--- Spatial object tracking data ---
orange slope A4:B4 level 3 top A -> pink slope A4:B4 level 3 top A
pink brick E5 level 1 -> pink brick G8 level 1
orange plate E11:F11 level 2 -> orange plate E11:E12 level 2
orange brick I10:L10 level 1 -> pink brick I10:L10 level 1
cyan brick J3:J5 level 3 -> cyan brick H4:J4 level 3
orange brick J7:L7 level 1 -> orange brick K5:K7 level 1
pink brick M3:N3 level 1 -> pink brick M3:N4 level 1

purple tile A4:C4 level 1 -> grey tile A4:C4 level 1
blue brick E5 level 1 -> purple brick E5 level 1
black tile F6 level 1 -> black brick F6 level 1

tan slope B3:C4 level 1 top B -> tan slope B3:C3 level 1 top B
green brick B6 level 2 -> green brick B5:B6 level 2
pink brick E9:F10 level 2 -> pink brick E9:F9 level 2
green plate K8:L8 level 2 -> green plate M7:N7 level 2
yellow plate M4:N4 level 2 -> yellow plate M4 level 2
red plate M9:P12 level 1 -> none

...

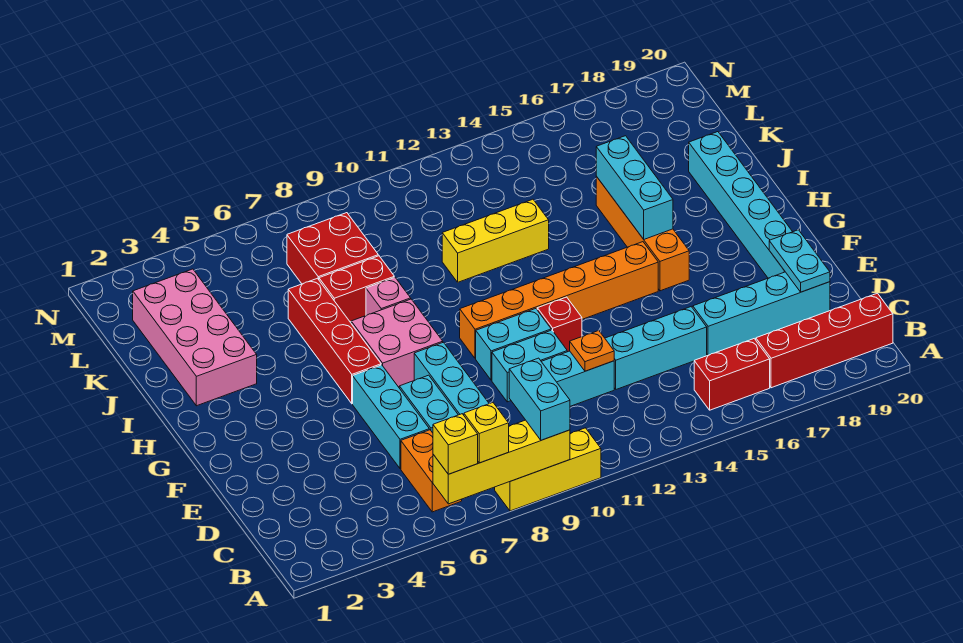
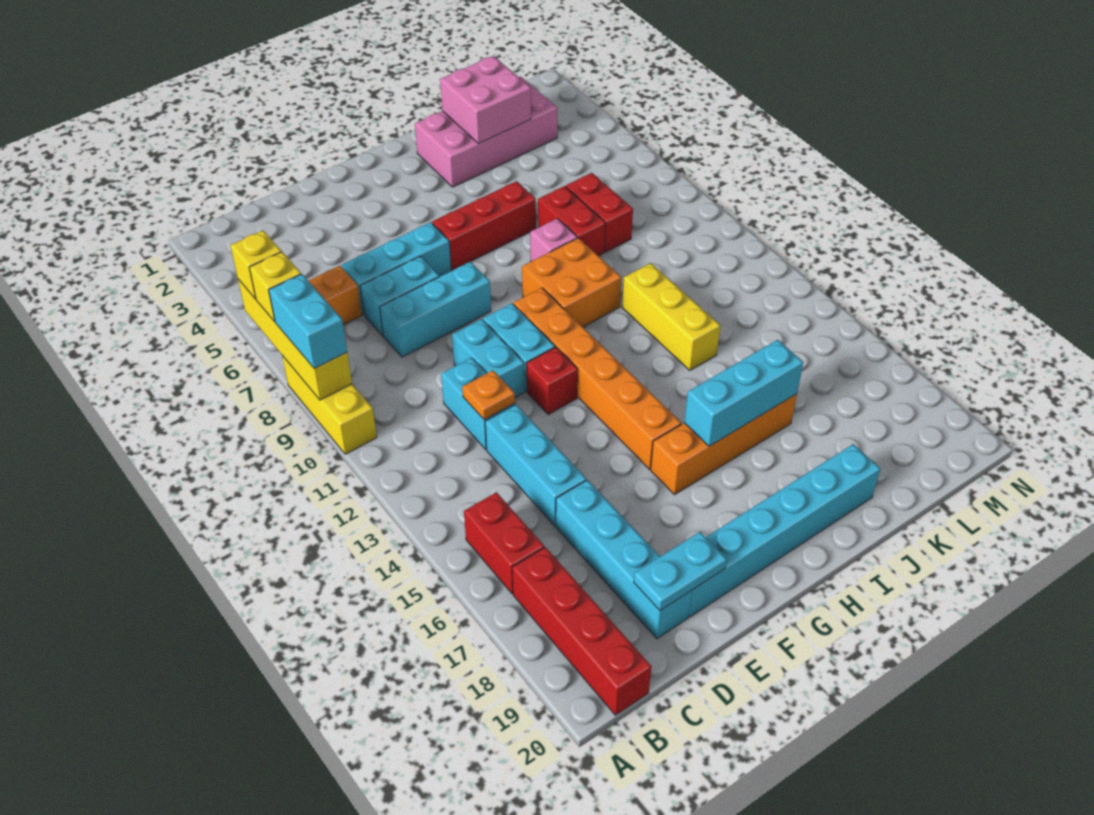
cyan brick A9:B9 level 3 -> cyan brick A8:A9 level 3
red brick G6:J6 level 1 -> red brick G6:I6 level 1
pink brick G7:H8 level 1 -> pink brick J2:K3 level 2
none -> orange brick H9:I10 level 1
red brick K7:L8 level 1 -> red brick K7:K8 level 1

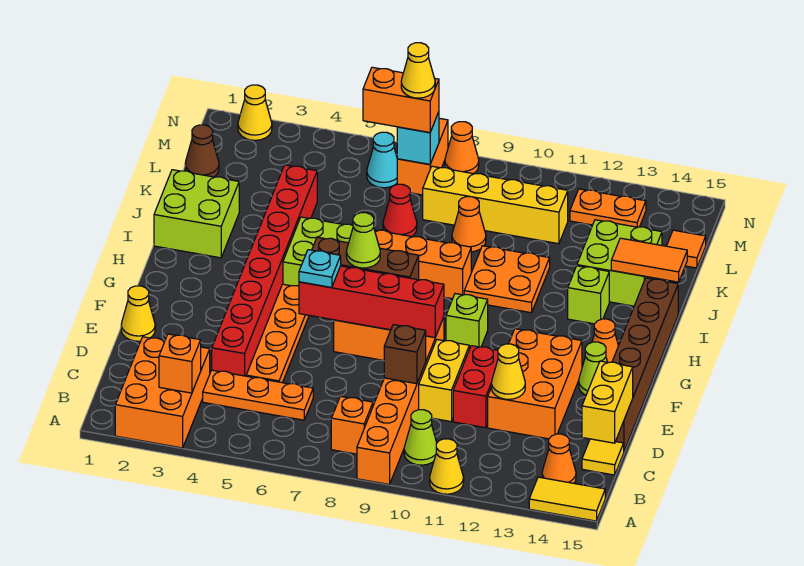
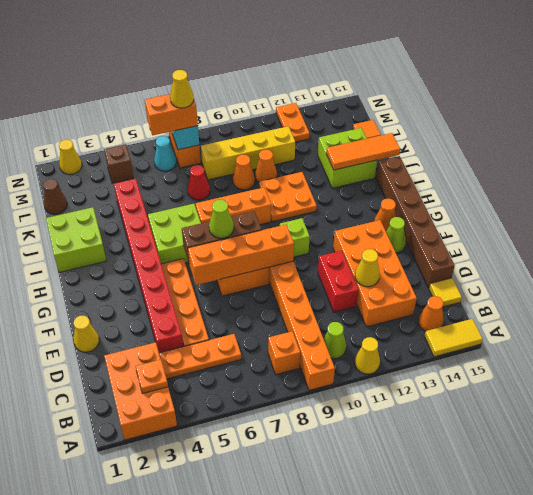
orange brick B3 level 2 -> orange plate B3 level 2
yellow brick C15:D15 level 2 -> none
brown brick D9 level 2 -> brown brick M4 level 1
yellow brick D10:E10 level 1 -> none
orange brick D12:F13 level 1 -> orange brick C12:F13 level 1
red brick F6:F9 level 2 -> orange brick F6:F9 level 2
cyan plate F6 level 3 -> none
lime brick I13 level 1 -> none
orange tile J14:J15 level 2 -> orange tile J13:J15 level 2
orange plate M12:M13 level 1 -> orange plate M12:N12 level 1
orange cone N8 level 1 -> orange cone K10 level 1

--- What you have to do ---
All lines above from the one holding "tan slope B3:C4" to the one holding "red plate M9:P12 level 1 -> none", inclusive, are to be copied exactly; no other line is wanted.

--- Task response ---
tan slope B3:C4 level 1 top B -> tan slope B3:C3 level 1 top B
green brick B6 level 2 -> green brick B5:B6 level 2
pink brick E9:F10 level 2 -> pink brick E9:F9 level 2
green plate K8:L8 level 2 -> green plate M7:N7 level 2
yellow plate M4:N4 level 2 -> yellow plate M4 level 2
red plate M9:P12 level 1 -> none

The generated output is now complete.